▸ Directions for this task: What is needed here is an exact printout of the data, with no pictures included.

▸ Dataset excerpts:

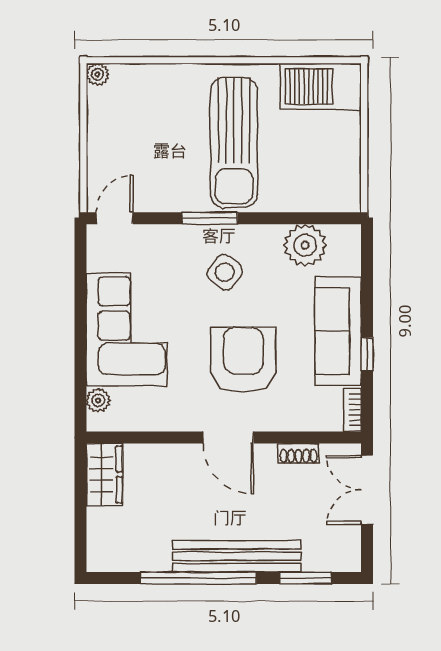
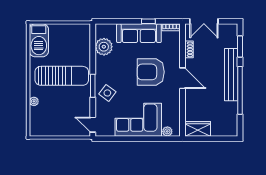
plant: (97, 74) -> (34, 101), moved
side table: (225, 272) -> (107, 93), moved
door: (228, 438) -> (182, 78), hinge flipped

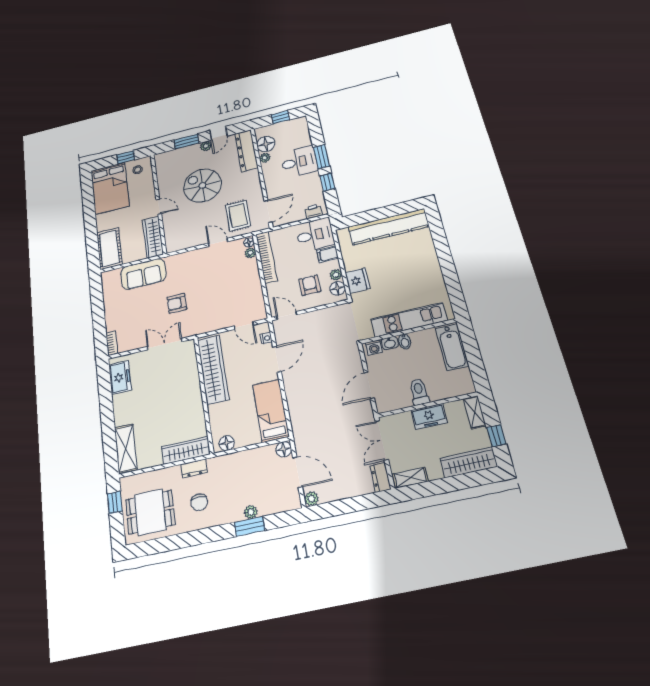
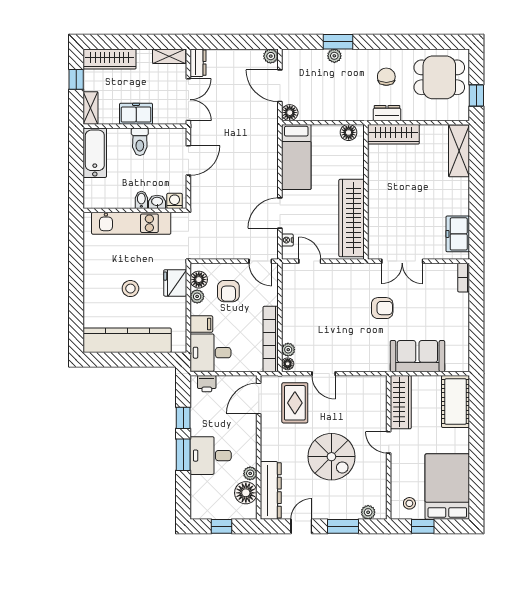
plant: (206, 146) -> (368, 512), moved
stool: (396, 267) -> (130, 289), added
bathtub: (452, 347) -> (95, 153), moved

▸ Exercise output:
plant: (97, 74) -> (34, 101), moved
side table: (225, 272) -> (107, 93), moved
door: (228, 438) -> (182, 78), hinge flipped

plant: (206, 146) -> (368, 512), moved
stool: (396, 267) -> (130, 289), added
bathtub: (452, 347) -> (95, 153), moved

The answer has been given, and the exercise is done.